__Work request__. In the records below, find the line containing "R3: 47 (BUF, GND) -> 47 (GND, SIG)"; copy exactly that line and all lines after it to the end, and nothing else.
──────── Exercise input ────────
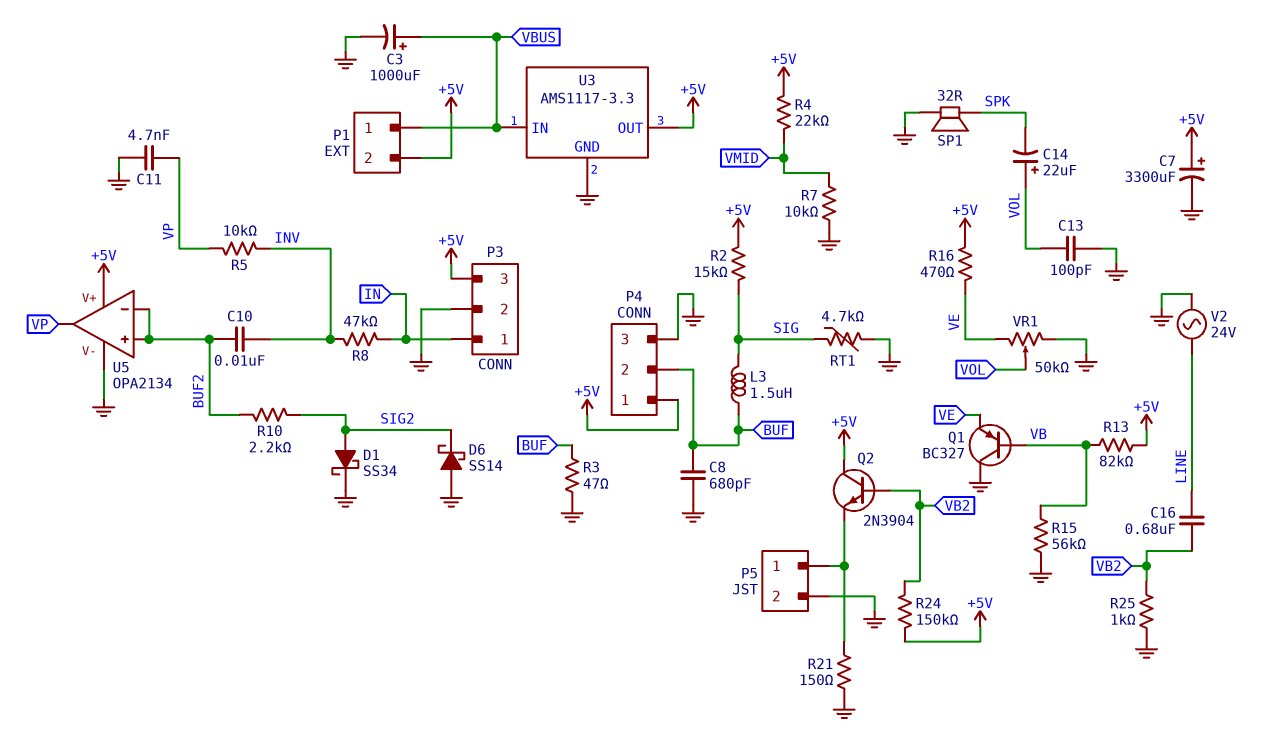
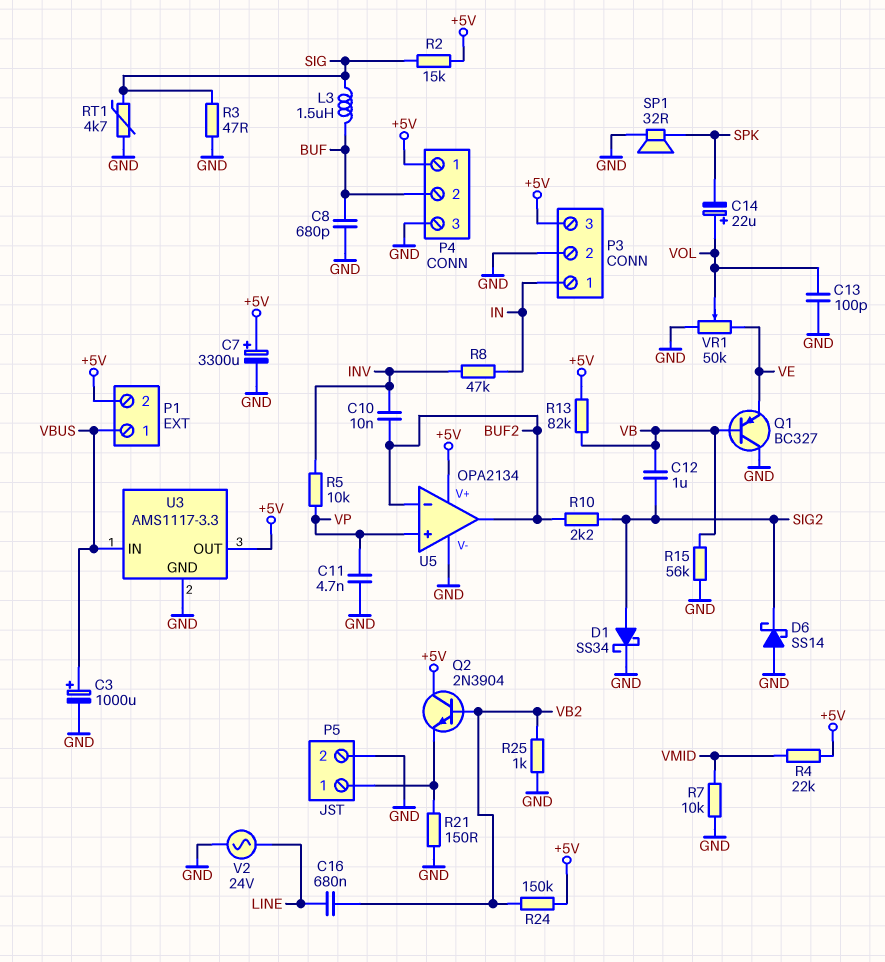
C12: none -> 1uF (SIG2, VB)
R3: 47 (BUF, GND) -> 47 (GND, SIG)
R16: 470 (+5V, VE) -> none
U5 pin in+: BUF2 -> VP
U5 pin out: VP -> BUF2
────────
__Reply to the task__.
R3: 47 (BUF, GND) -> 47 (GND, SIG)
R16: 470 (+5V, VE) -> none
U5 pin in+: BUF2 -> VP
U5 pin out: VP -> BUF2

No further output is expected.